Change detection outputs:
- - - - -
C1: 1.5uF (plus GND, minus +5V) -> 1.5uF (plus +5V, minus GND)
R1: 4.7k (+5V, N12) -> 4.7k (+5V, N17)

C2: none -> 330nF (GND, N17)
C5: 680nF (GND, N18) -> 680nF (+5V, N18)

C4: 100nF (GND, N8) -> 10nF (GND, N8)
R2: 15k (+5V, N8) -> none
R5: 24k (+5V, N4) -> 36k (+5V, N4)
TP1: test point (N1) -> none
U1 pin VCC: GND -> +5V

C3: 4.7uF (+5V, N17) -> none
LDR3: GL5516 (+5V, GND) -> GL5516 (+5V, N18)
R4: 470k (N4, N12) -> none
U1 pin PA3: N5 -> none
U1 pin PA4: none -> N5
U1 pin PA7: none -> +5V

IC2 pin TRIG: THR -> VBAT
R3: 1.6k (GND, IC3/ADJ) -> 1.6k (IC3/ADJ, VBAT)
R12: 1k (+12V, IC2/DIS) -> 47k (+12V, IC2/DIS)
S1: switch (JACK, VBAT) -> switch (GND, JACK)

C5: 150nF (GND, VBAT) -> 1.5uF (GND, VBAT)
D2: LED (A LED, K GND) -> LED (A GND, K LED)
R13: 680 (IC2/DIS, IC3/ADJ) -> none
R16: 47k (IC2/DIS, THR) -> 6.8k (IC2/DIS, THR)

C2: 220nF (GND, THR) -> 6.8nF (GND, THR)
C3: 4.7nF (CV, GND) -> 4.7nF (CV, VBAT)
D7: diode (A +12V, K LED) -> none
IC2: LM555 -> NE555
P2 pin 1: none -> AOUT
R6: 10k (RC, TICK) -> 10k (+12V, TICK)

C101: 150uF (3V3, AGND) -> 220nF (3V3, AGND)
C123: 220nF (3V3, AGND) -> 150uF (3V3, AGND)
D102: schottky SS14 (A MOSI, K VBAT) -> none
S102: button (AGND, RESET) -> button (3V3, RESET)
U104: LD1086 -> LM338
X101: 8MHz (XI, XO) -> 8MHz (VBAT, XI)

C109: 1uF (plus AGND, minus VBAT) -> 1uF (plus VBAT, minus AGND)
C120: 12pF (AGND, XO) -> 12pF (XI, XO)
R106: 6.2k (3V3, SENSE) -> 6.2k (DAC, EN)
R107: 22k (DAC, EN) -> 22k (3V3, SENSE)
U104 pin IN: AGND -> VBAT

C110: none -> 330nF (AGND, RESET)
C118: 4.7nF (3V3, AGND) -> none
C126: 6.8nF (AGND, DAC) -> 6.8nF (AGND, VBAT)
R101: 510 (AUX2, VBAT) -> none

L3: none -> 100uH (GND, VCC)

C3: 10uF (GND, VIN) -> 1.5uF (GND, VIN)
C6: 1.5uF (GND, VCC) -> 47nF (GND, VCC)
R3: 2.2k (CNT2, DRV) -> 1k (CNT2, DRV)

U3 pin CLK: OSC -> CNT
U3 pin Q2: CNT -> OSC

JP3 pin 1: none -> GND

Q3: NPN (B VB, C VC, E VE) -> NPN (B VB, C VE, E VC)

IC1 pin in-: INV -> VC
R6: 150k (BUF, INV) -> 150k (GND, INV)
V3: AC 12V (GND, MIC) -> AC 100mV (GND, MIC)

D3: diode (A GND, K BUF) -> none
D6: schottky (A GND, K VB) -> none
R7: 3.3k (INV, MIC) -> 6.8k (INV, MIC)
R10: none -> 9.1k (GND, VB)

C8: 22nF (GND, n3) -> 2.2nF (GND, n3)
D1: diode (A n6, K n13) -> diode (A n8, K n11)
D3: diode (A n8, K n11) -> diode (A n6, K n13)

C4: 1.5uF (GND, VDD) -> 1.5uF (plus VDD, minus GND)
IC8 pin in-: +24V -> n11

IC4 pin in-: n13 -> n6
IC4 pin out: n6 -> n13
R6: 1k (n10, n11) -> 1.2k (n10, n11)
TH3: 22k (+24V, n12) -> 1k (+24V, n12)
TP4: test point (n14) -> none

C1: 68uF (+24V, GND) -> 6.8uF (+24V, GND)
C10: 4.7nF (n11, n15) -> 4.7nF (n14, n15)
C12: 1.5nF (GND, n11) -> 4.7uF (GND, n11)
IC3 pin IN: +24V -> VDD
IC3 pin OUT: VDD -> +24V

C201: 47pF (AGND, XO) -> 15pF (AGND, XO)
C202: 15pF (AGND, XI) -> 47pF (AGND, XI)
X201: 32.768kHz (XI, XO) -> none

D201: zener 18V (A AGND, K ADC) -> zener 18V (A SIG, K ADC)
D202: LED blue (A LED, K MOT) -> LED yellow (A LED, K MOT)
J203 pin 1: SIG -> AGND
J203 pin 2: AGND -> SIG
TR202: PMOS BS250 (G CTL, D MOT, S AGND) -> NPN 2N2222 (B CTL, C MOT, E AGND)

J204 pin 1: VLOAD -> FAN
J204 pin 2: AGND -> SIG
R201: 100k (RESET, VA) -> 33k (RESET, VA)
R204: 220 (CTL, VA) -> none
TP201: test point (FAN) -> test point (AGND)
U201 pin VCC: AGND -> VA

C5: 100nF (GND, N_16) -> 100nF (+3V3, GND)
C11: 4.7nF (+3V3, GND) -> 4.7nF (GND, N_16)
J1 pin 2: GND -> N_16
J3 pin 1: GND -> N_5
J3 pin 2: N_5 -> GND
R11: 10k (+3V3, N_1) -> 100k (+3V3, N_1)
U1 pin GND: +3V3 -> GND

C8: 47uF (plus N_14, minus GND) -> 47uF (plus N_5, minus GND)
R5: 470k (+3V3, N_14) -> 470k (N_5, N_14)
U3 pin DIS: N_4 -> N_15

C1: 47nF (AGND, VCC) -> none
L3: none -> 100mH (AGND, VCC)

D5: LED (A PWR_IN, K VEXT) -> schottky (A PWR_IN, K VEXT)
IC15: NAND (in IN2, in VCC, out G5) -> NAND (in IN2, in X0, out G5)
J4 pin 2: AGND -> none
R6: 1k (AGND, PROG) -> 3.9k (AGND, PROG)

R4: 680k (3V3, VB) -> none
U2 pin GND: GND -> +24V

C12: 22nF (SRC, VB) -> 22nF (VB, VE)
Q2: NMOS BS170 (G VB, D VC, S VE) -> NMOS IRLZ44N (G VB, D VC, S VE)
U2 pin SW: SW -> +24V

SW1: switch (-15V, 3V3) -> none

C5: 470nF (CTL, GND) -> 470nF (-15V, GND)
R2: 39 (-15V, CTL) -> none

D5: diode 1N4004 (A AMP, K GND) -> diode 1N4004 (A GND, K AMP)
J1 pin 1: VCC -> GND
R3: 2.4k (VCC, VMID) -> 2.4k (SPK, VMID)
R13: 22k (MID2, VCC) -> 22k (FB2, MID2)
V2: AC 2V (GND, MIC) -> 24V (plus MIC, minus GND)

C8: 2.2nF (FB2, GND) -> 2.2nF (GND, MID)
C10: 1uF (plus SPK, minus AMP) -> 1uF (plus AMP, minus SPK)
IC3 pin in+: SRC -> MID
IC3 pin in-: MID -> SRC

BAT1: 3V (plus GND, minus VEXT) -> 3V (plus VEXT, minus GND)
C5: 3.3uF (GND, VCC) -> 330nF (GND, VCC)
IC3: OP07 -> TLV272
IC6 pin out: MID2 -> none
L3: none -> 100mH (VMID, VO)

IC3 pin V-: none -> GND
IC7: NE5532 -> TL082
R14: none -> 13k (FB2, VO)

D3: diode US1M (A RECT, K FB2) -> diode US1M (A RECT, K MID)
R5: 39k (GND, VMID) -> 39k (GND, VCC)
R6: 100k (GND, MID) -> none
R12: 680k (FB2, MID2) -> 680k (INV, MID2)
- - - - -
Problem requirements:
Give back exactly the lines above, from the line containing "R107: 22k (DAC, EN) -> 22k (3V3, SENSE)" through the line containing "R7: 3.3k (INV, MIC) -> 6.8k (INV, MIC)", with both end lines and nothing more.

Response for this exercise:
R107: 22k (DAC, EN) -> 22k (3V3, SENSE)
U104 pin IN: AGND -> VBAT

C110: none -> 330nF (AGND, RESET)
C118: 4.7nF (3V3, AGND) -> none
C126: 6.8nF (AGND, DAC) -> 6.8nF (AGND, VBAT)
R101: 510 (AUX2, VBAT) -> none

L3: none -> 100uH (GND, VCC)

C3: 10uF (GND, VIN) -> 1.5uF (GND, VIN)
C6: 1.5uF (GND, VCC) -> 47nF (GND, VCC)
R3: 2.2k (CNT2, DRV) -> 1k (CNT2, DRV)

U3 pin CLK: OSC -> CNT
U3 pin Q2: CNT -> OSC

JP3 pin 1: none -> GND

Q3: NPN (B VB, C VC, E VE) -> NPN (B VB, C VE, E VC)

IC1 pin in-: INV -> VC
R6: 150k (BUF, INV) -> 150k (GND, INV)
V3: AC 12V (GND, MIC) -> AC 100mV (GND, MIC)

D3: diode (A GND, K BUF) -> none
D6: schottky (A GND, K VB) -> none
R7: 3.3k (INV, MIC) -> 6.8k (INV, MIC)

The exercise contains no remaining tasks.